#### Try it
Since only the total is wanted, give the number of lines in the listing below that hold the string "About" and add nothing.

---- Task data

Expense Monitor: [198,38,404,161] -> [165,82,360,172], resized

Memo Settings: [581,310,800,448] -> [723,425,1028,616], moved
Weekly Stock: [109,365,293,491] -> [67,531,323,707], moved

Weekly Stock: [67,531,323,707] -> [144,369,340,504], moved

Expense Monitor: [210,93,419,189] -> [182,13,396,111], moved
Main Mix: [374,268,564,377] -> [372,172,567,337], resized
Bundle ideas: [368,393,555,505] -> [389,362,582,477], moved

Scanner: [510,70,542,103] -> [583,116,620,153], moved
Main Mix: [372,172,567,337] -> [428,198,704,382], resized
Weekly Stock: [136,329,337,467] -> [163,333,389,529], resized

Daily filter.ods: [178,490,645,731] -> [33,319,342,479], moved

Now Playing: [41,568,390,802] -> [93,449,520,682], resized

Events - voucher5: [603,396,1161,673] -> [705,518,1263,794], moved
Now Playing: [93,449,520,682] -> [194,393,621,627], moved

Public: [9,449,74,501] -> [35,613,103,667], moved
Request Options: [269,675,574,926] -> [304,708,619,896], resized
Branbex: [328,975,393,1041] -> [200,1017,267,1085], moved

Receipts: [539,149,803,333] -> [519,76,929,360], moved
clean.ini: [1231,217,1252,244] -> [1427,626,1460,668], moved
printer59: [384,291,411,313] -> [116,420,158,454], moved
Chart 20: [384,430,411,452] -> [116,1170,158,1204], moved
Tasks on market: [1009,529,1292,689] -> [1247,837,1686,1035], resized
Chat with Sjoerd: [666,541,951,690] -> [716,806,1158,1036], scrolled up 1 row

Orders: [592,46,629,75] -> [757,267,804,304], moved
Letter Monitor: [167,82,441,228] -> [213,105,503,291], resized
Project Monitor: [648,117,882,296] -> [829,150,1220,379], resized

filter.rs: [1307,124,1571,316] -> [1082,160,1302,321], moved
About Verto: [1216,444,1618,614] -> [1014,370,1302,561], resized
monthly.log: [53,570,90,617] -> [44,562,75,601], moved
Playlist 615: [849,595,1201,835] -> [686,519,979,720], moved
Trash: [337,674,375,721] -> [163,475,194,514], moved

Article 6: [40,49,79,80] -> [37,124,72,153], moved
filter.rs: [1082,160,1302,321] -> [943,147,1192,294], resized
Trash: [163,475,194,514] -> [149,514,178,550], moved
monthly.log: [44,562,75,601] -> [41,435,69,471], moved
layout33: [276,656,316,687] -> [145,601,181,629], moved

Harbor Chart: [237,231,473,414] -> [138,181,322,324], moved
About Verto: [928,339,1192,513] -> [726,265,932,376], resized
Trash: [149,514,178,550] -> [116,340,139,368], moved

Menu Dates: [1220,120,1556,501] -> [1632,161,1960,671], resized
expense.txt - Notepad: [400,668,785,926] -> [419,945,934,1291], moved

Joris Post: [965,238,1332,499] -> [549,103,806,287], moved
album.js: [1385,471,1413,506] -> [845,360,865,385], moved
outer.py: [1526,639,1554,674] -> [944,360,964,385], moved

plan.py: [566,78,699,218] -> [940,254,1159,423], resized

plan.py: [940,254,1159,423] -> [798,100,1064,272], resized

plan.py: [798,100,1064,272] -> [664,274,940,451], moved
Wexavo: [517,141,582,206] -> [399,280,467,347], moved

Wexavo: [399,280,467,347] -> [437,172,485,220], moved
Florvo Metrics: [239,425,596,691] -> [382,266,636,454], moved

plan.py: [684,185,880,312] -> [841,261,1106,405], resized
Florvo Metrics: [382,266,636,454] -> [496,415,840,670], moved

--------

#### Response area
2